Exercise data –
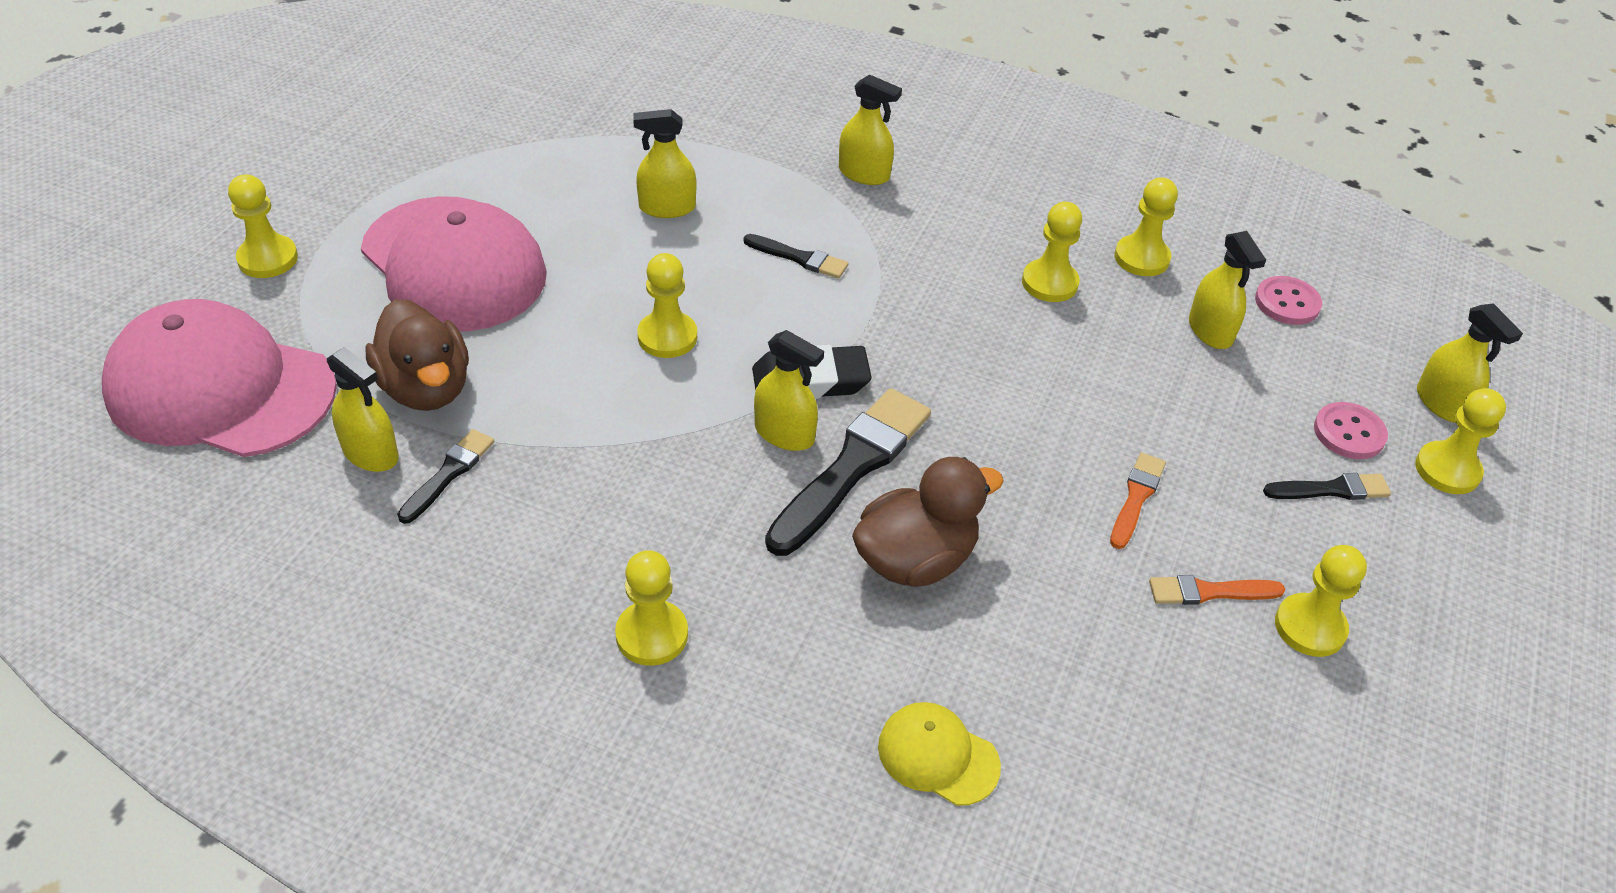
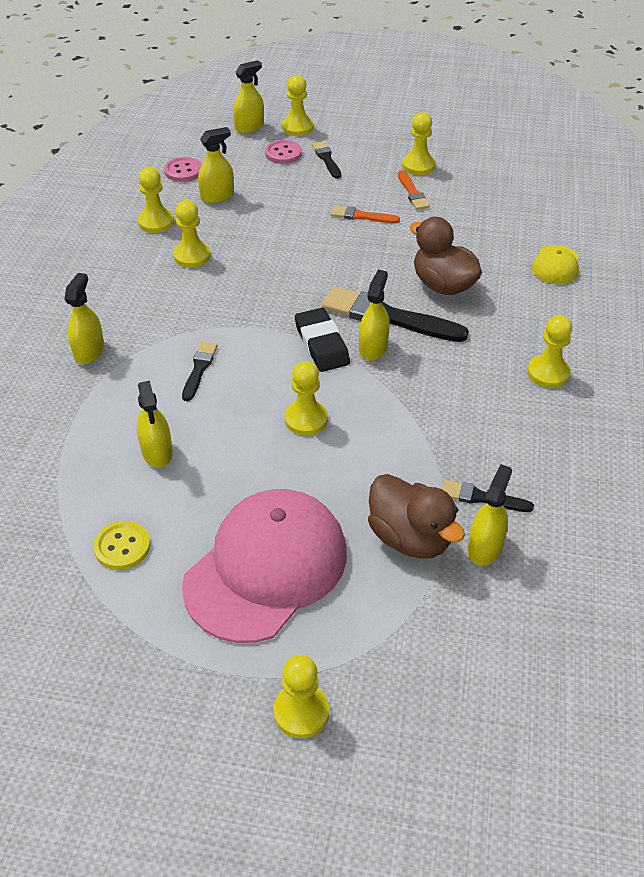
camera: 100 degrees left, 0 degrees up
(220, 389) = (467, 672): pink cap -> none
(426, 388) = (410, 537): brown duck -> brown duck turned 90 degrees clockwise
(541, 170) = (122, 547): none -> yellow button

What is being asked – Drop the pictures and reproduce the rest of the data above exactly.

Exercise response –
camera: 100 degrees left, 0 degrees up
(220, 389) = (467, 672): pink cap -> none
(426, 388) = (410, 537): brown duck -> brown duck turned 90 degrees clockwise
(541, 170) = (122, 547): none -> yellow button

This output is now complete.